▸ Problem to solve
"C4: 330nF (+24V, AGND) -> 470nF (+24V, AGND)" appears in one line of the listing below; retype that line and every later line exactly, stopping at the end, and nothing else.

======== Data provided

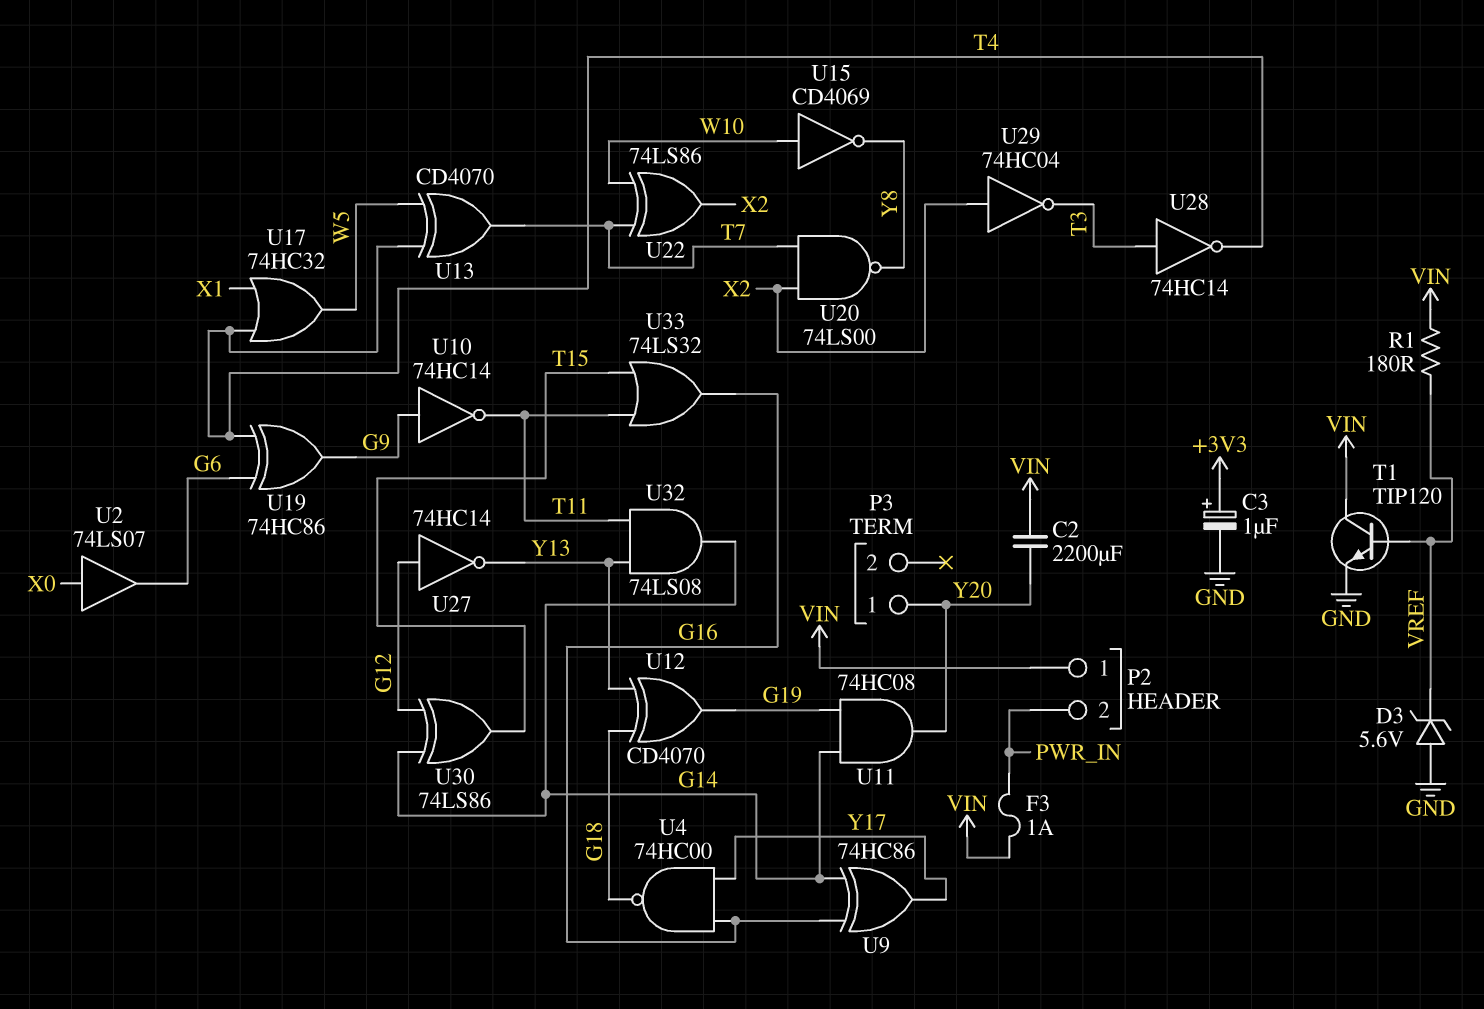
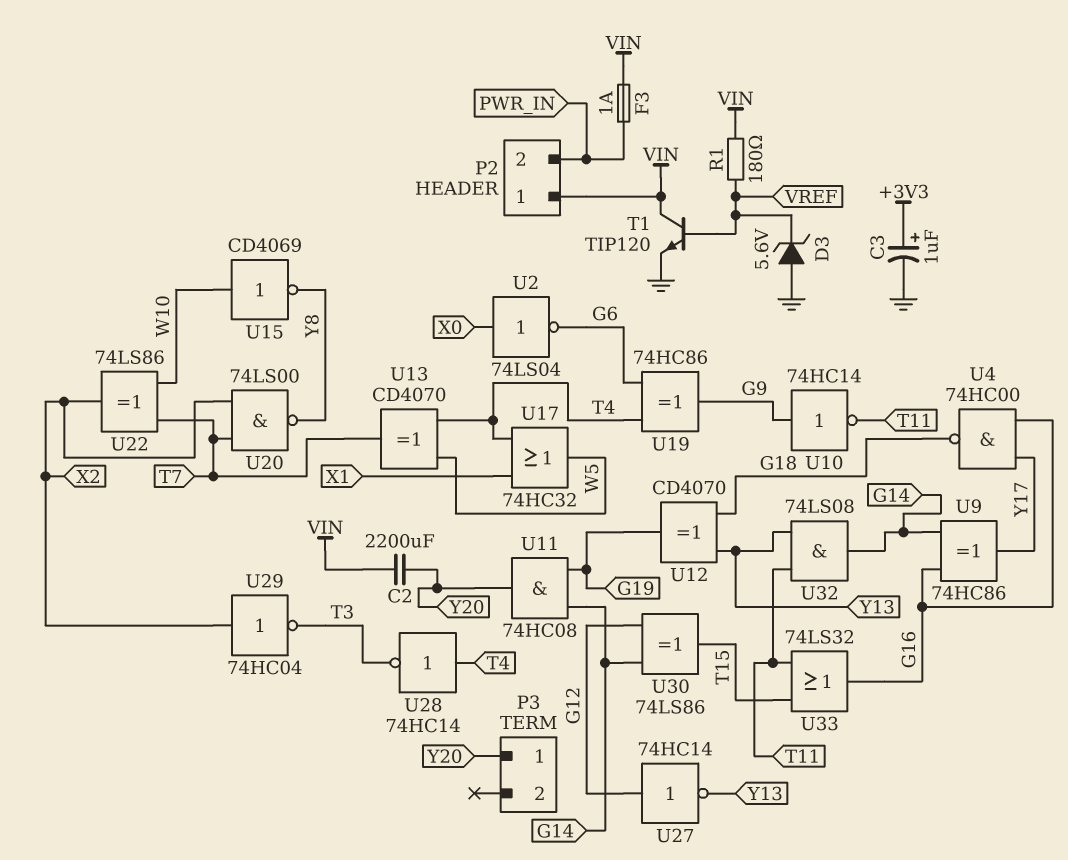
U2: buffer 74LS07 (in X0, out G6) -> NOT 74LS04 (in X0, out G6)
U28: NOT 74HC14 (in T3, out T4) -> NOT 74HC14 (in T4, out T3)

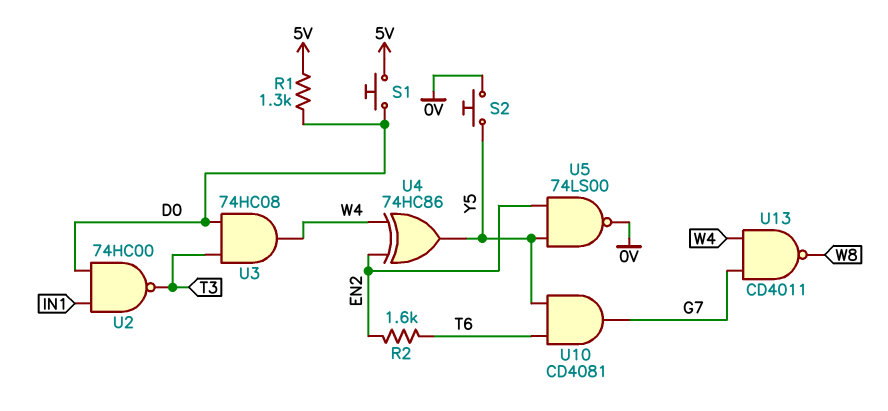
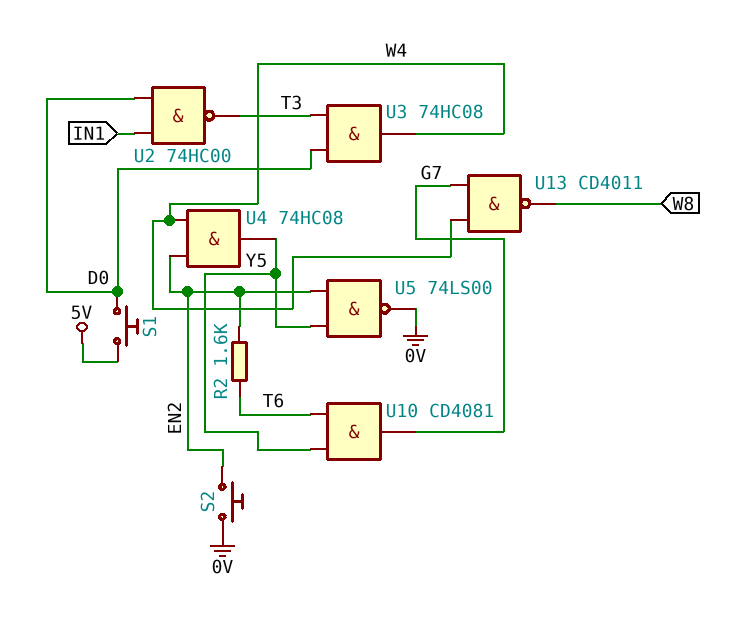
R1: 1.3k (5V, D0) -> none
S2: button (0V, Y5) -> button (0V, EN2)
U4: XOR 74HC86 (in EN2, in W4, out Y5) -> AND 74HC08 (in EN2, in W4, out Y5)

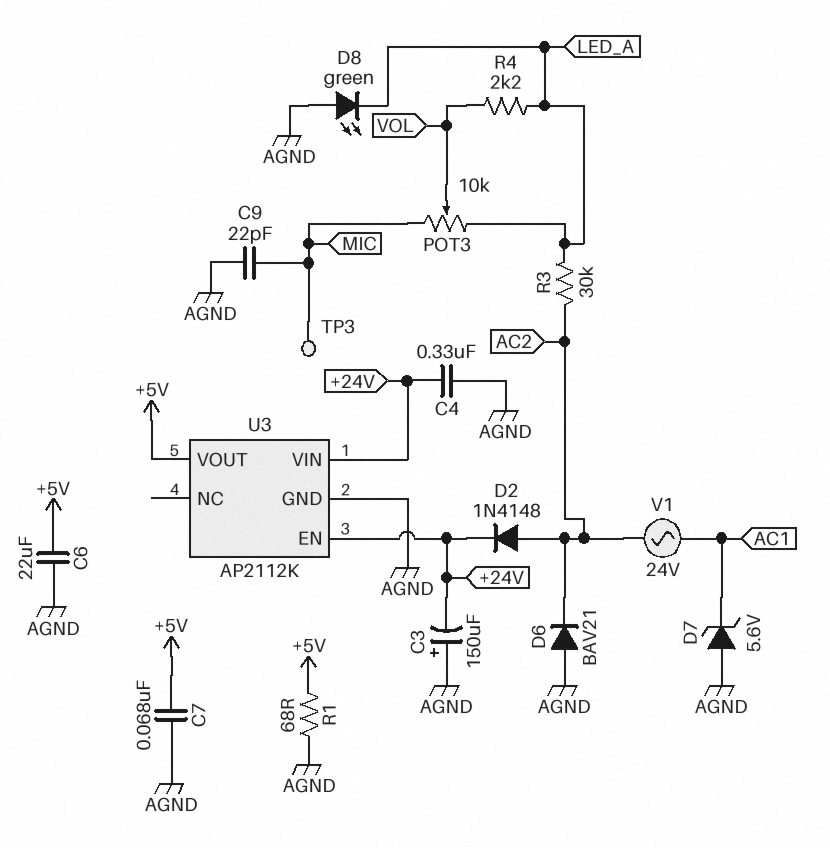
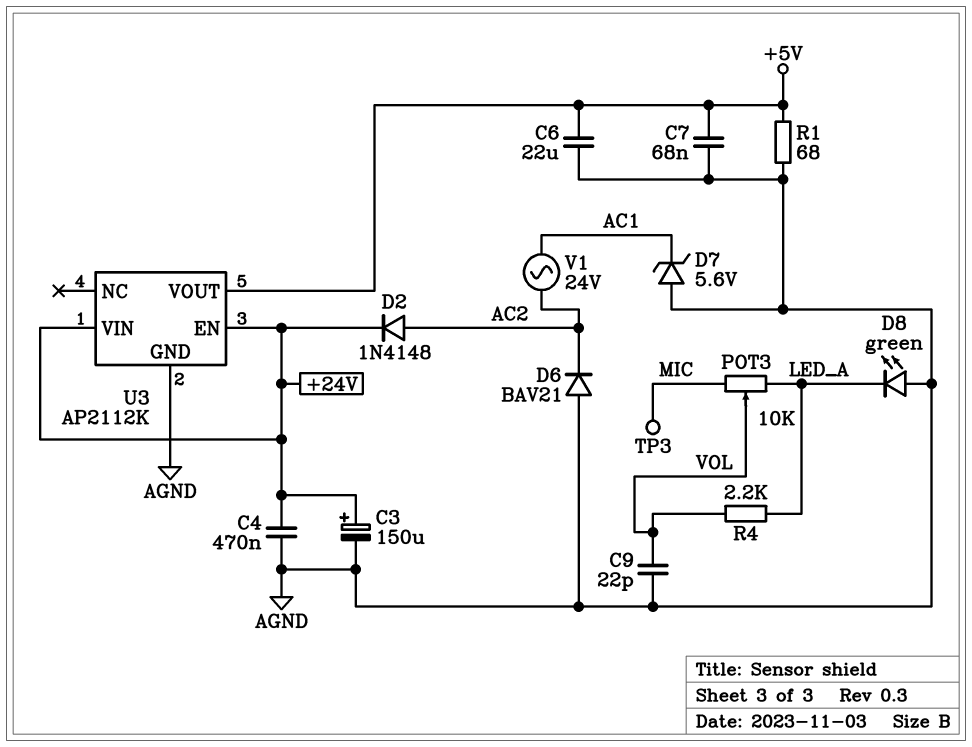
C3: 150uF (plus AGND, minus +24V) -> 150uF (plus +24V, minus AGND)
C4: 330nF (+24V, AGND) -> 470nF (+24V, AGND)
C9: 22pF (AGND, MIC) -> 22pF (AGND, VOL)
R3: 30k (AC2, LED_A) -> none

================

▸ Task result
C4: 330nF (+24V, AGND) -> 470nF (+24V, AGND)
C9: 22pF (AGND, MIC) -> 22pF (AGND, VOL)
R3: 30k (AC2, LED_A) -> none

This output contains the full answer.